§ **Data supplied**
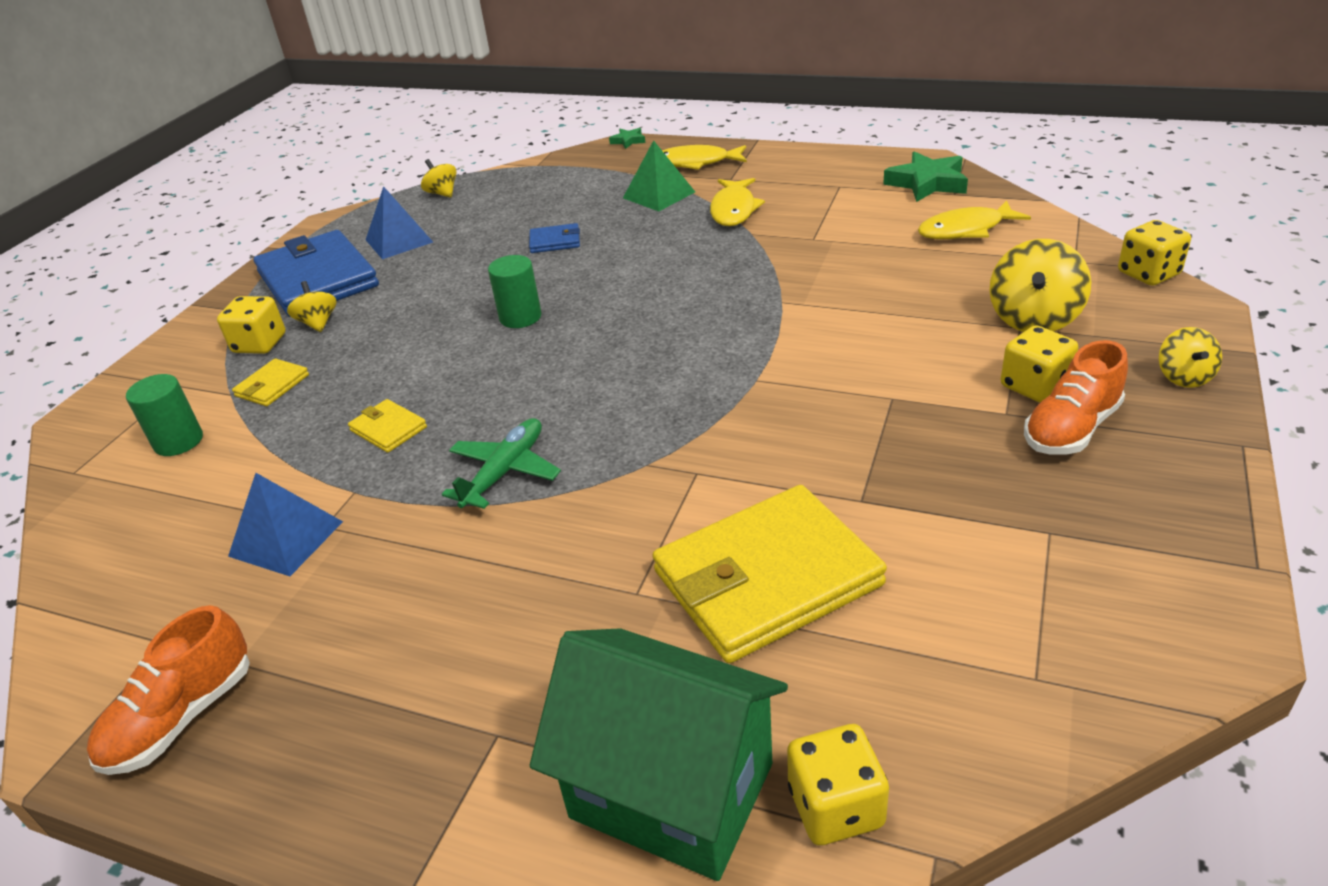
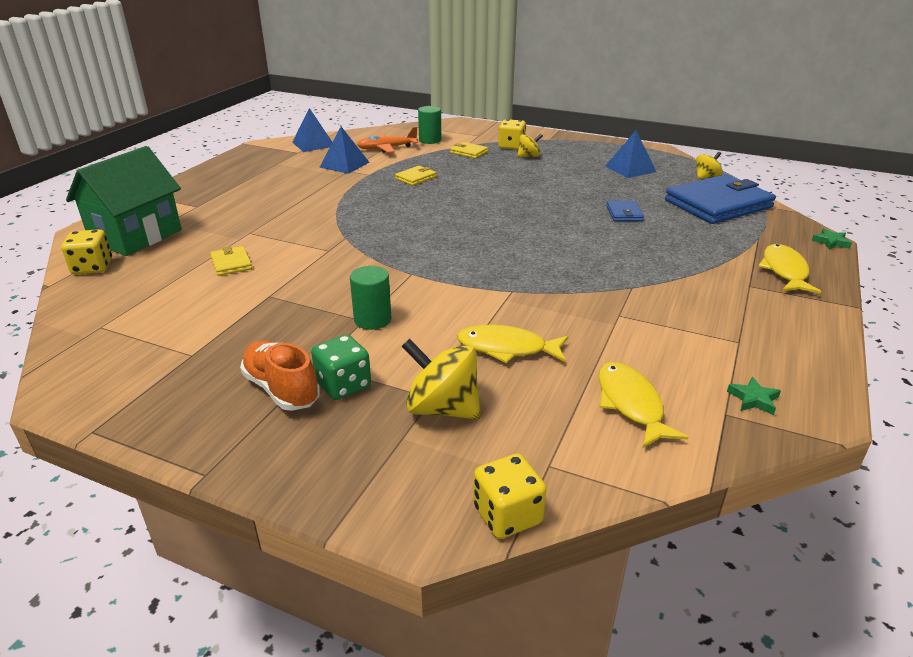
camera: 90 degrees right, 5 degrees down
(115, 626) = (313, 144): none -> blue pyramid
(182, 717) = (256, 158): orange shoe -> none
(204, 493) = (387, 148): none -> orange plane
(318, 279) = (581, 153): blue wallet -> blue wallet (718, 204)
(504, 472) = (362, 203): green plane -> none
(520, 317) = (518, 204): green cylinder -> green cylinder (372, 319)
(659, 195) = (709, 252): green pyramid -> none
(733, 210) = (679, 282): yellow fish -> yellow fish (507, 348)
(766, 578) = (231, 263): yellow wallet -> yellow wallet, size x0.43
(927, 183) = (753, 399): green star -> green star, size x0.51
(1034, 386) = (343, 385): yellow dice -> green dice
(1183, 377) = (311, 473): yellow spinning top -> none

§ **Exercise description**
Return every line from the entries above that contains the word "pyramid".

§ **Task solution**
(115, 626) = (313, 144): none -> blue pyramid
(659, 195) = (709, 252): green pyramid -> none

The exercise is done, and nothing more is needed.